ASSIGNED TASK: Print each line of the material again, keeping everything exact.

'''

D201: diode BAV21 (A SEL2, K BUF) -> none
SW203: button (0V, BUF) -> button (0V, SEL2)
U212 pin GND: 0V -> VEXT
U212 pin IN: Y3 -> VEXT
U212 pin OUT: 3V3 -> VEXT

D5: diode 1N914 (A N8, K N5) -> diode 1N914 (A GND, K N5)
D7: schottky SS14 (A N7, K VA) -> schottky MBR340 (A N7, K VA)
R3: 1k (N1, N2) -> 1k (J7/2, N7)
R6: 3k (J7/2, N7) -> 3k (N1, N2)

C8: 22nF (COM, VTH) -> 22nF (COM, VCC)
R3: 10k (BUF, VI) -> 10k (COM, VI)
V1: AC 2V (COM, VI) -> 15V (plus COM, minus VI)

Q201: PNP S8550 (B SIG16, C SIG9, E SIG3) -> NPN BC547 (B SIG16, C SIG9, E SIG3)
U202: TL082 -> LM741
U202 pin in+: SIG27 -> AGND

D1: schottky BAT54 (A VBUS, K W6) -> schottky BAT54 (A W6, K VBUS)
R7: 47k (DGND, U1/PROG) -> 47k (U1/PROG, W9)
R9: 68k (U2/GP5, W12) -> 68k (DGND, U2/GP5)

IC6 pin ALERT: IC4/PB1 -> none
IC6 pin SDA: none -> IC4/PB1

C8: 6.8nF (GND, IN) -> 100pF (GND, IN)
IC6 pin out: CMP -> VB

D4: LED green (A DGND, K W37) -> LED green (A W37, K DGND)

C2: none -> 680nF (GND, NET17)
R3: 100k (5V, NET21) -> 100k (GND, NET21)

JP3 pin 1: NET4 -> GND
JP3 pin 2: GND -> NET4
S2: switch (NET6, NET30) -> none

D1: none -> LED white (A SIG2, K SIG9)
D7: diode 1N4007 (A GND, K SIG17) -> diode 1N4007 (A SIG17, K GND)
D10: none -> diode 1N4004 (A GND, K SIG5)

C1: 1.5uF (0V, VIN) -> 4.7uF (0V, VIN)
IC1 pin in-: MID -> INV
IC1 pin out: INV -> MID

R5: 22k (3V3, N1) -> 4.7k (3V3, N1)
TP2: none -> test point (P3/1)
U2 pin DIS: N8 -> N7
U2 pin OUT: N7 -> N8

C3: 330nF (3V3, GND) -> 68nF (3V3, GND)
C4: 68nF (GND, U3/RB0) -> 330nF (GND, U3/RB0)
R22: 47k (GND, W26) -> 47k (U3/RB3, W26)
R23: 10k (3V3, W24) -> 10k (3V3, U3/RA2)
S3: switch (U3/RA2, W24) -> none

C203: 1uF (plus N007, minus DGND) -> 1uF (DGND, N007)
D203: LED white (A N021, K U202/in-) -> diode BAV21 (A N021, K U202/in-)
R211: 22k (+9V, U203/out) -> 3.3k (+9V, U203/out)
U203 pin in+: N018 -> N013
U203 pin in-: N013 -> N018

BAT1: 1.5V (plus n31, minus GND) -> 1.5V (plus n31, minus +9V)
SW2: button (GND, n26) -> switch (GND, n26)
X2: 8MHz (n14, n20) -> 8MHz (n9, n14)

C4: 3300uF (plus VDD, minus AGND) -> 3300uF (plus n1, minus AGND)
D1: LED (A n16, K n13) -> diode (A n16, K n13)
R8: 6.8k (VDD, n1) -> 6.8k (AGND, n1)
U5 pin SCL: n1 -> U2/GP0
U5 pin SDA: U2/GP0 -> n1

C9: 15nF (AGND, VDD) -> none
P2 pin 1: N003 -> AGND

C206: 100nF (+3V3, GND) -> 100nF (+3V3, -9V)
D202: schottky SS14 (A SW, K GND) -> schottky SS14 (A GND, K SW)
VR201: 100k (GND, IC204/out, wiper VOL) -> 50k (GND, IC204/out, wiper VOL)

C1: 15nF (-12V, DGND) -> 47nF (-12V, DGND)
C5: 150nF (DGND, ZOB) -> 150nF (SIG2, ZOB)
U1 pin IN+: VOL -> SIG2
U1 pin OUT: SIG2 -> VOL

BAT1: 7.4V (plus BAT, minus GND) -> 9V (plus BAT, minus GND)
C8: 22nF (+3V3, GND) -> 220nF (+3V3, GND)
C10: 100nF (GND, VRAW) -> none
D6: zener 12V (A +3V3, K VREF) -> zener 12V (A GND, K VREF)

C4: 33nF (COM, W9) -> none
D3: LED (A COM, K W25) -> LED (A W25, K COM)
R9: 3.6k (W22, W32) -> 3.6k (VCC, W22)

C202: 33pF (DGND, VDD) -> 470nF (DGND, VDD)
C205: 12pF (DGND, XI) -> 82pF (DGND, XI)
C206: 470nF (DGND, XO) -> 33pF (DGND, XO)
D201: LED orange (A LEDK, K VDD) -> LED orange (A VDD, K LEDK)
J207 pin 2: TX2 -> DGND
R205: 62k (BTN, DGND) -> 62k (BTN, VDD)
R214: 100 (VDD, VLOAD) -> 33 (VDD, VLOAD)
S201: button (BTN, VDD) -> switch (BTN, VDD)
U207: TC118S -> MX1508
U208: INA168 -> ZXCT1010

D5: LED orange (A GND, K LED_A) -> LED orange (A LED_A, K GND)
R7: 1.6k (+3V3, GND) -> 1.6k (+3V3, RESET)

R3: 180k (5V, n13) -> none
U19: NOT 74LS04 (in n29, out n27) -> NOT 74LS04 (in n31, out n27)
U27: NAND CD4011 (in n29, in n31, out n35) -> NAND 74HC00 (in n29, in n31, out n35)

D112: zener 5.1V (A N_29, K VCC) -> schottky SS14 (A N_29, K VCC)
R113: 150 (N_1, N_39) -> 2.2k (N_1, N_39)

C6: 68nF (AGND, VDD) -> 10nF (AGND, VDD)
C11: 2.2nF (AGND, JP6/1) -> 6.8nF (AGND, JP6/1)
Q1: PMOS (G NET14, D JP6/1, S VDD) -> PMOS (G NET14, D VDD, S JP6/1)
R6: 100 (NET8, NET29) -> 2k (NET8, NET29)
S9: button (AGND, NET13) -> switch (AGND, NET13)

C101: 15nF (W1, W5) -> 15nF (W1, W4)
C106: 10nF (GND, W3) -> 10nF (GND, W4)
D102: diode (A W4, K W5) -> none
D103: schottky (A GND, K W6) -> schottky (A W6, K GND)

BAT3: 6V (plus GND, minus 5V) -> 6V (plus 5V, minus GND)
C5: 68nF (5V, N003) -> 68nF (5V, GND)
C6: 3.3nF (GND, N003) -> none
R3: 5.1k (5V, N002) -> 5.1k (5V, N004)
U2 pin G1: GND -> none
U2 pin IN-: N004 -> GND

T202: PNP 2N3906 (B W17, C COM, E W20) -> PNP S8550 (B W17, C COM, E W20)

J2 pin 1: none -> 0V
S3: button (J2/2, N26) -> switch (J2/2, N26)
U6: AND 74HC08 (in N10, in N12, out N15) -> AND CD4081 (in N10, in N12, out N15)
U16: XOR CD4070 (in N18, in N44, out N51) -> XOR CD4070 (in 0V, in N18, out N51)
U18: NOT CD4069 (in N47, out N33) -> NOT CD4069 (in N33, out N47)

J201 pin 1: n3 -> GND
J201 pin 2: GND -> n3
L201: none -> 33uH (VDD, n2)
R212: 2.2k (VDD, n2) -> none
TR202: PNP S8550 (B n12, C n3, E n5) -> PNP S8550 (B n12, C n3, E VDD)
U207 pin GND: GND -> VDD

'''

SOLUTION:
D201: diode BAV21 (A SEL2, K BUF) -> none
SW203: button (0V, BUF) -> button (0V, SEL2)
U212 pin GND: 0V -> VEXT
U212 pin IN: Y3 -> VEXT
U212 pin OUT: 3V3 -> VEXT

D5: diode 1N914 (A N8, K N5) -> diode 1N914 (A GND, K N5)
D7: schottky SS14 (A N7, K VA) -> schottky MBR340 (A N7, K VA)
R3: 1k (N1, N2) -> 1k (J7/2, N7)
R6: 3k (J7/2, N7) -> 3k (N1, N2)

C8: 22nF (COM, VTH) -> 22nF (COM, VCC)
R3: 10k (BUF, VI) -> 10k (COM, VI)
V1: AC 2V (COM, VI) -> 15V (plus COM, minus VI)

Q201: PNP S8550 (B SIG16, C SIG9, E SIG3) -> NPN BC547 (B SIG16, C SIG9, E SIG3)
U202: TL082 -> LM741
U202 pin in+: SIG27 -> AGND

D1: schottky BAT54 (A VBUS, K W6) -> schottky BAT54 (A W6, K VBUS)
R7: 47k (DGND, U1/PROG) -> 47k (U1/PROG, W9)
R9: 68k (U2/GP5, W12) -> 68k (DGND, U2/GP5)

IC6 pin ALERT: IC4/PB1 -> none
IC6 pin SDA: none -> IC4/PB1

C8: 6.8nF (GND, IN) -> 100pF (GND, IN)
IC6 pin out: CMP -> VB

D4: LED green (A DGND, K W37) -> LED green (A W37, K DGND)

C2: none -> 680nF (GND, NET17)
R3: 100k (5V, NET21) -> 100k (GND, NET21)

JP3 pin 1: NET4 -> GND
JP3 pin 2: GND -> NET4
S2: switch (NET6, NET30) -> none

D1: none -> LED white (A SIG2, K SIG9)
D7: diode 1N4007 (A GND, K SIG17) -> diode 1N4007 (A SIG17, K GND)
D10: none -> diode 1N4004 (A GND, K SIG5)

C1: 1.5uF (0V, VIN) -> 4.7uF (0V, VIN)
IC1 pin in-: MID -> INV
IC1 pin out: INV -> MID

R5: 22k (3V3, N1) -> 4.7k (3V3, N1)
TP2: none -> test point (P3/1)
U2 pin DIS: N8 -> N7
U2 pin OUT: N7 -> N8

C3: 330nF (3V3, GND) -> 68nF (3V3, GND)
C4: 68nF (GND, U3/RB0) -> 330nF (GND, U3/RB0)
R22: 47k (GND, W26) -> 47k (U3/RB3, W26)
R23: 10k (3V3, W24) -> 10k (3V3, U3/RA2)
S3: switch (U3/RA2, W24) -> none

C203: 1uF (plus N007, minus DGND) -> 1uF (DGND, N007)
D203: LED white (A N021, K U202/in-) -> diode BAV21 (A N021, K U202/in-)
R211: 22k (+9V, U203/out) -> 3.3k (+9V, U203/out)
U203 pin in+: N018 -> N013
U203 pin in-: N013 -> N018

BAT1: 1.5V (plus n31, minus GND) -> 1.5V (plus n31, minus +9V)
SW2: button (GND, n26) -> switch (GND, n26)
X2: 8MHz (n14, n20) -> 8MHz (n9, n14)

C4: 3300uF (plus VDD, minus AGND) -> 3300uF (plus n1, minus AGND)
D1: LED (A n16, K n13) -> diode (A n16, K n13)
R8: 6.8k (VDD, n1) -> 6.8k (AGND, n1)
U5 pin SCL: n1 -> U2/GP0
U5 pin SDA: U2/GP0 -> n1

C9: 15nF (AGND, VDD) -> none
P2 pin 1: N003 -> AGND

C206: 100nF (+3V3, GND) -> 100nF (+3V3, -9V)
D202: schottky SS14 (A SW, K GND) -> schottky SS14 (A GND, K SW)
VR201: 100k (GND, IC204/out, wiper VOL) -> 50k (GND, IC204/out, wiper VOL)

C1: 15nF (-12V, DGND) -> 47nF (-12V, DGND)
C5: 150nF (DGND, ZOB) -> 150nF (SIG2, ZOB)
U1 pin IN+: VOL -> SIG2
U1 pin OUT: SIG2 -> VOL

BAT1: 7.4V (plus BAT, minus GND) -> 9V (plus BAT, minus GND)
C8: 22nF (+3V3, GND) -> 220nF (+3V3, GND)
C10: 100nF (GND, VRAW) -> none
D6: zener 12V (A +3V3, K VREF) -> zener 12V (A GND, K VREF)

C4: 33nF (COM, W9) -> none
D3: LED (A COM, K W25) -> LED (A W25, K COM)
R9: 3.6k (W22, W32) -> 3.6k (VCC, W22)

C202: 33pF (DGND, VDD) -> 470nF (DGND, VDD)
C205: 12pF (DGND, XI) -> 82pF (DGND, XI)
C206: 470nF (DGND, XO) -> 33pF (DGND, XO)
D201: LED orange (A LEDK, K VDD) -> LED orange (A VDD, K LEDK)
J207 pin 2: TX2 -> DGND
R205: 62k (BTN, DGND) -> 62k (BTN, VDD)
R214: 100 (VDD, VLOAD) -> 33 (VDD, VLOAD)
S201: button (BTN, VDD) -> switch (BTN, VDD)
U207: TC118S -> MX1508
U208: INA168 -> ZXCT1010

D5: LED orange (A GND, K LED_A) -> LED orange (A LED_A, K GND)
R7: 1.6k (+3V3, GND) -> 1.6k (+3V3, RESET)

R3: 180k (5V, n13) -> none
U19: NOT 74LS04 (in n29, out n27) -> NOT 74LS04 (in n31, out n27)
U27: NAND CD4011 (in n29, in n31, out n35) -> NAND 74HC00 (in n29, in n31, out n35)

D112: zener 5.1V (A N_29, K VCC) -> schottky SS14 (A N_29, K VCC)
R113: 150 (N_1, N_39) -> 2.2k (N_1, N_39)

C6: 68nF (AGND, VDD) -> 10nF (AGND, VDD)
C11: 2.2nF (AGND, JP6/1) -> 6.8nF (AGND, JP6/1)
Q1: PMOS (G NET14, D JP6/1, S VDD) -> PMOS (G NET14, D VDD, S JP6/1)
R6: 100 (NET8, NET29) -> 2k (NET8, NET29)
S9: button (AGND, NET13) -> switch (AGND, NET13)

C101: 15nF (W1, W5) -> 15nF (W1, W4)
C106: 10nF (GND, W3) -> 10nF (GND, W4)
D102: diode (A W4, K W5) -> none
D103: schottky (A GND, K W6) -> schottky (A W6, K GND)

BAT3: 6V (plus GND, minus 5V) -> 6V (plus 5V, minus GND)
C5: 68nF (5V, N003) -> 68nF (5V, GND)
C6: 3.3nF (GND, N003) -> none
R3: 5.1k (5V, N002) -> 5.1k (5V, N004)
U2 pin G1: GND -> none
U2 pin IN-: N004 -> GND

T202: PNP 2N3906 (B W17, C COM, E W20) -> PNP S8550 (B W17, C COM, E W20)

J2 pin 1: none -> 0V
S3: button (J2/2, N26) -> switch (J2/2, N26)
U6: AND 74HC08 (in N10, in N12, out N15) -> AND CD4081 (in N10, in N12, out N15)
U16: XOR CD4070 (in N18, in N44, out N51) -> XOR CD4070 (in 0V, in N18, out N51)
U18: NOT CD4069 (in N47, out N33) -> NOT CD4069 (in N33, out N47)

J201 pin 1: n3 -> GND
J201 pin 2: GND -> n3
L201: none -> 33uH (VDD, n2)
R212: 2.2k (VDD, n2) -> none
TR202: PNP S8550 (B n12, C n3, E n5) -> PNP S8550 (B n12, C n3, E VDD)
U207 pin GND: GND -> VDD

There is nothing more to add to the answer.